▼

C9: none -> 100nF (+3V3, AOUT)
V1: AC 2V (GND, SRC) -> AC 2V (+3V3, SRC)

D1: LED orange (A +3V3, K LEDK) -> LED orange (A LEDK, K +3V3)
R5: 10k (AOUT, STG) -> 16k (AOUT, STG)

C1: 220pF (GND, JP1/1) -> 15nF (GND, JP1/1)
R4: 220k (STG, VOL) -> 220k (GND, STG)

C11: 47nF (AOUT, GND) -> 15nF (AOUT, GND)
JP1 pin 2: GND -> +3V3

▲

What to produce » Retype the records above in full, with no differences.

Solution to this problem »
C9: none -> 100nF (+3V3, AOUT)
V1: AC 2V (GND, SRC) -> AC 2V (+3V3, SRC)

D1: LED orange (A +3V3, K LEDK) -> LED orange (A LEDK, K +3V3)
R5: 10k (AOUT, STG) -> 16k (AOUT, STG)

C1: 220pF (GND, JP1/1) -> 15nF (GND, JP1/1)
R4: 220k (STG, VOL) -> 220k (GND, STG)

C11: 47nF (AOUT, GND) -> 15nF (AOUT, GND)
JP1 pin 2: GND -> +3V3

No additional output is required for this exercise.